== Segment start ==

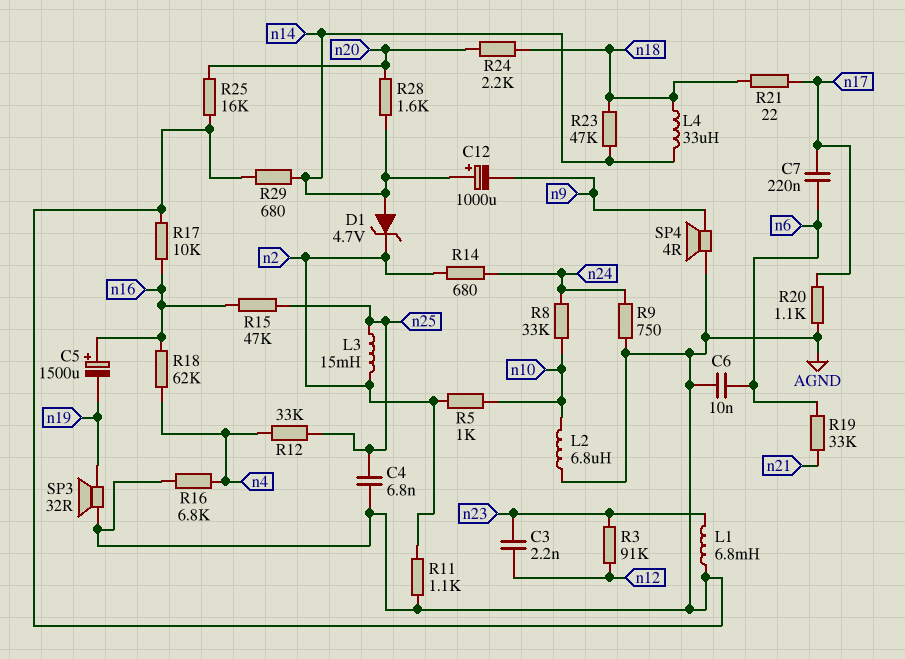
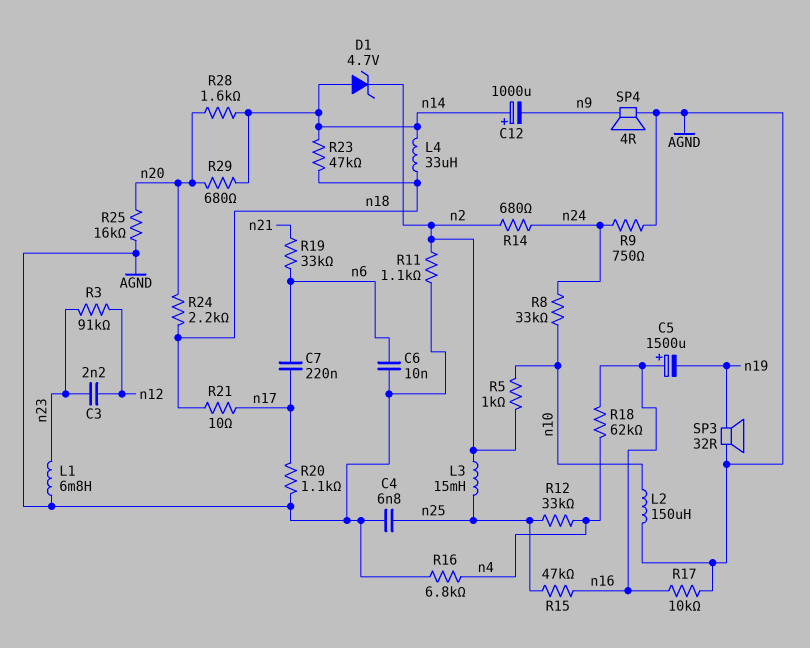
L2: 6.8uH (AGND, n10) -> 150uH (AGND, n10)
R21: 22 (n17, n18) -> 10 (n17, n18)
R29: 680 (AGND, n14) -> 680 (n14, n20)

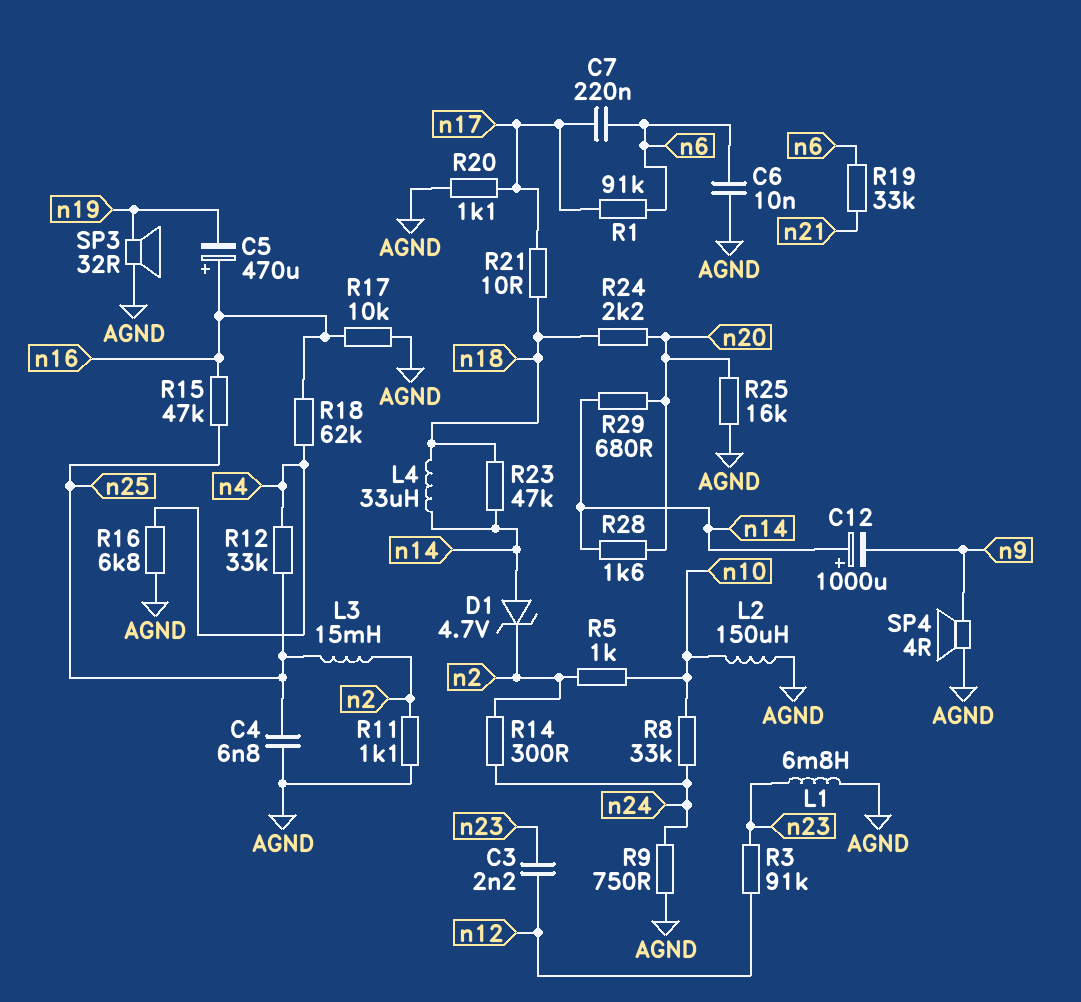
C5: 1500uF (plus n16, minus n19) -> 470uF (plus n16, minus n19)
R1: none -> 91k (n6, n17)
R14: 680 (n2, n24) -> 300 (n2, n24)

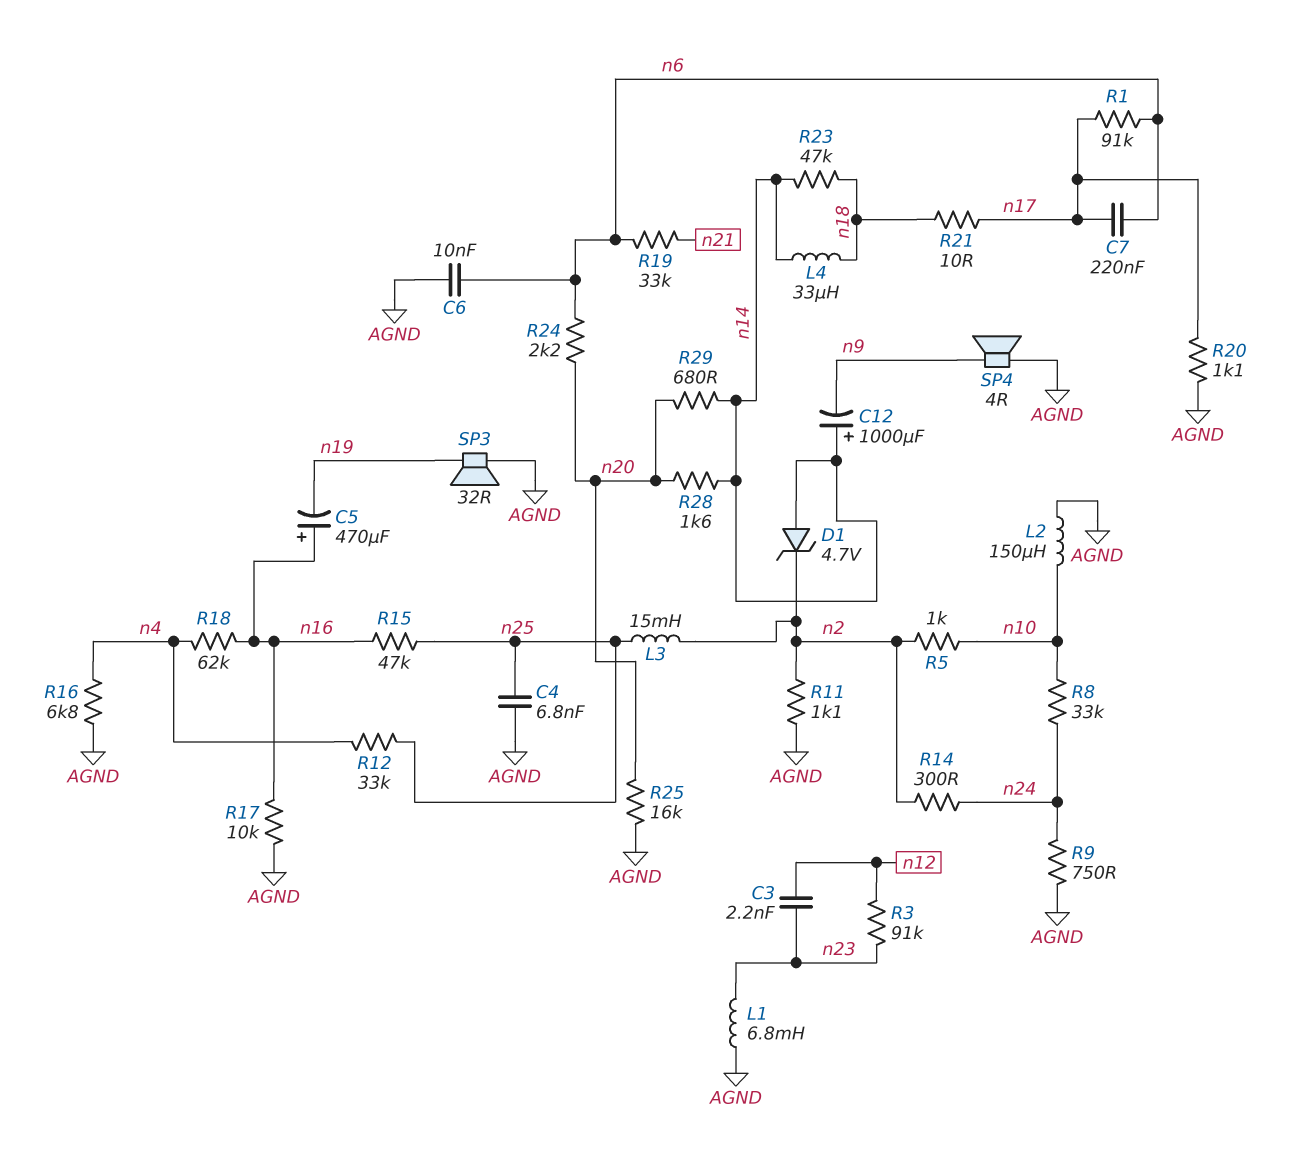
R24: 2.2k (n18, n20) -> 2.2k (n6, n20)

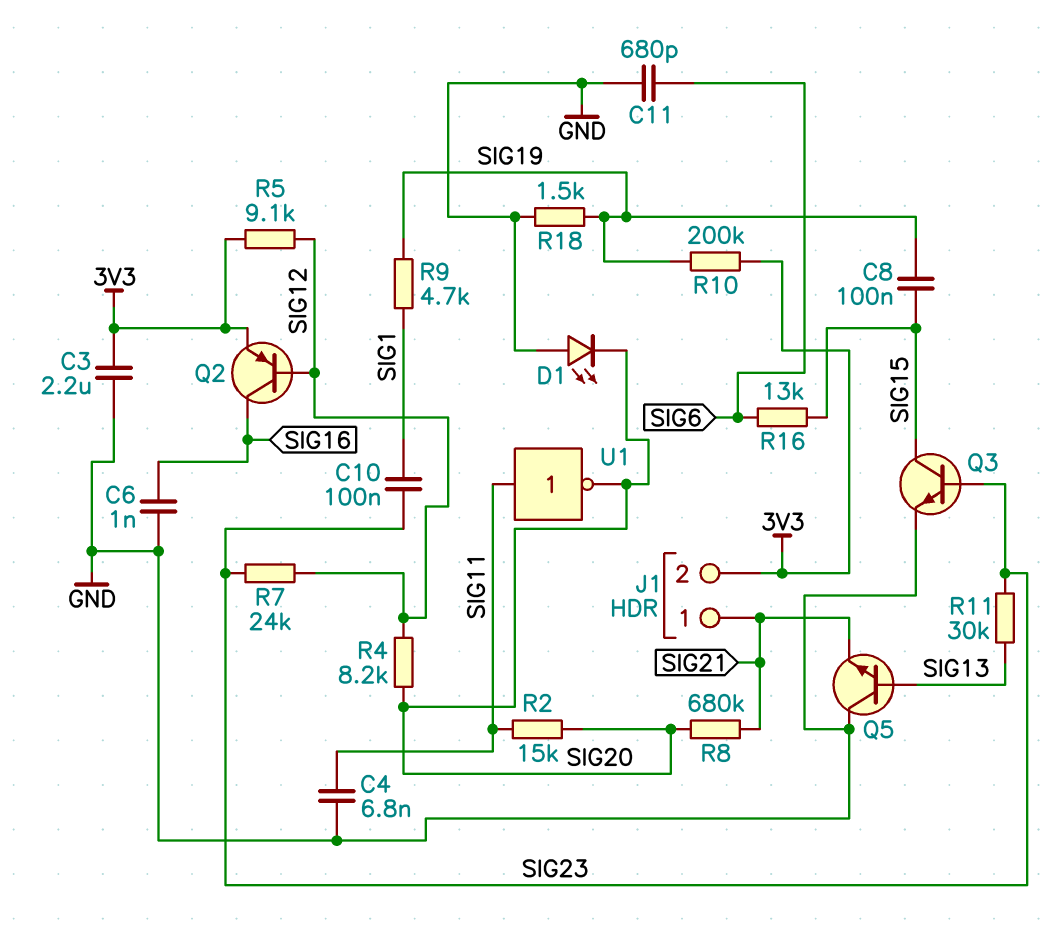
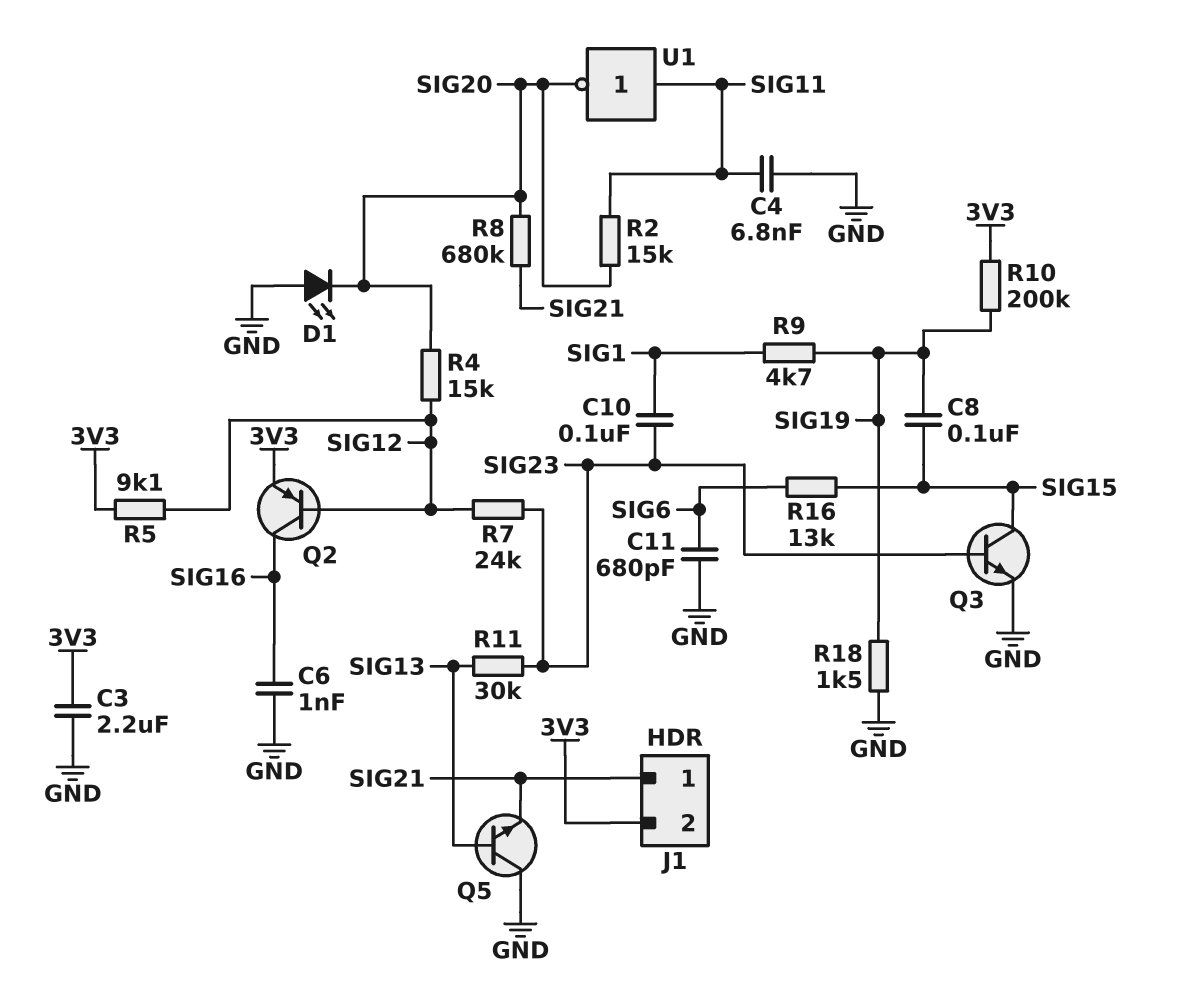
R4: 8.2k (SIG12, SIG20) -> 15k (SIG12, SIG20)

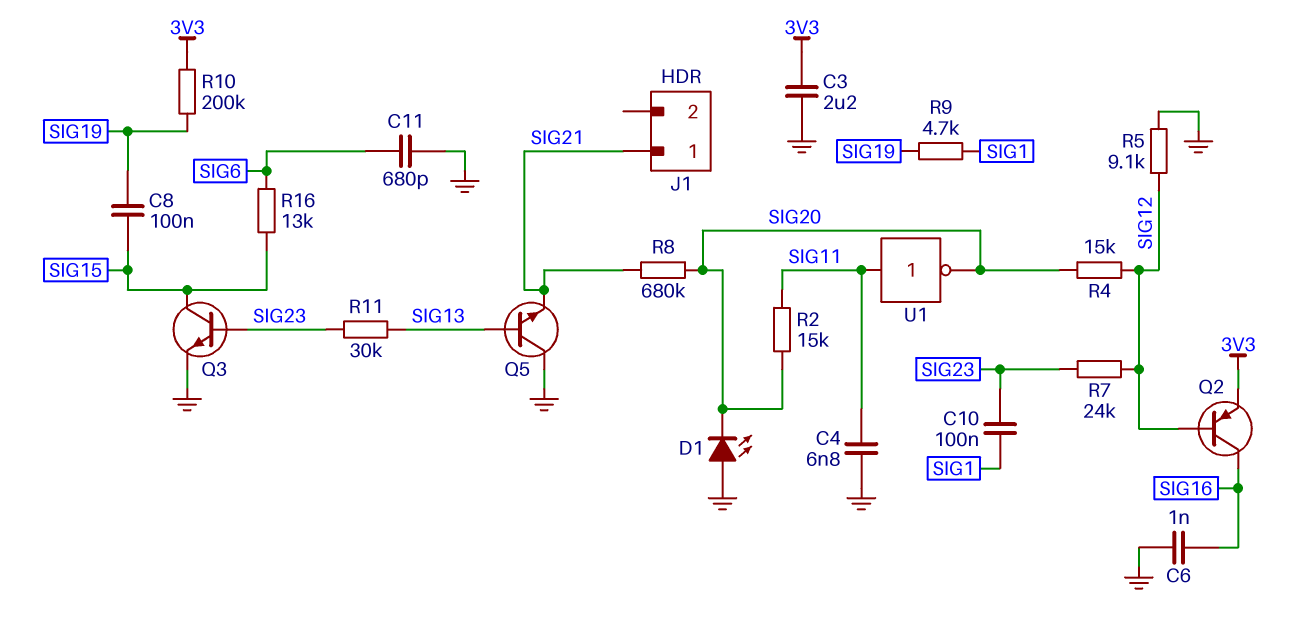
J1 pin 2: 3V3 -> none
R5: 9.1k (3V3, SIG12) -> 9.1k (GND, SIG12)
R18: 1.5k (GND, SIG19) -> none

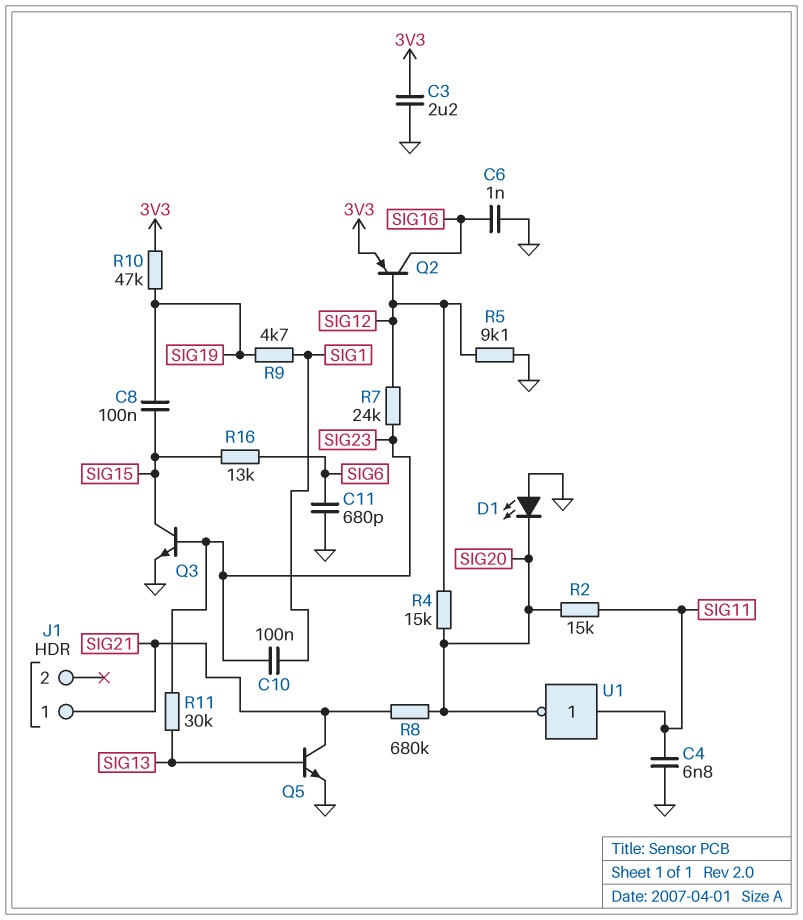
Q5: NPN (B SIG13, C GND, E SIG21) -> NPN (B SIG13, C SIG21, E GND)
R10: 200k (3V3, SIG19) -> 47k (3V3, SIG19)

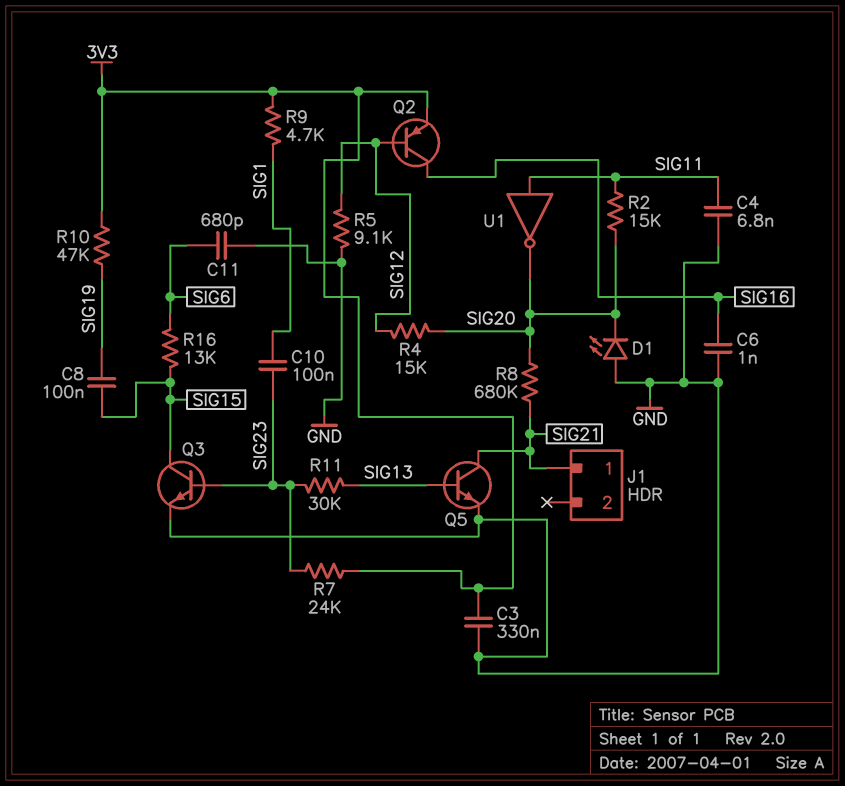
C3: 2.2uF (3V3, GND) -> 330nF (3V3, GND)
R7: 24k (SIG12, SIG23) -> 24k (3V3, SIG23)
R9: 4.7k (SIG1, SIG19) -> 4.7k (3V3, SIG1)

== Segment end ==

From the records above, determine how many lines hold "AGND" and give only that number.

2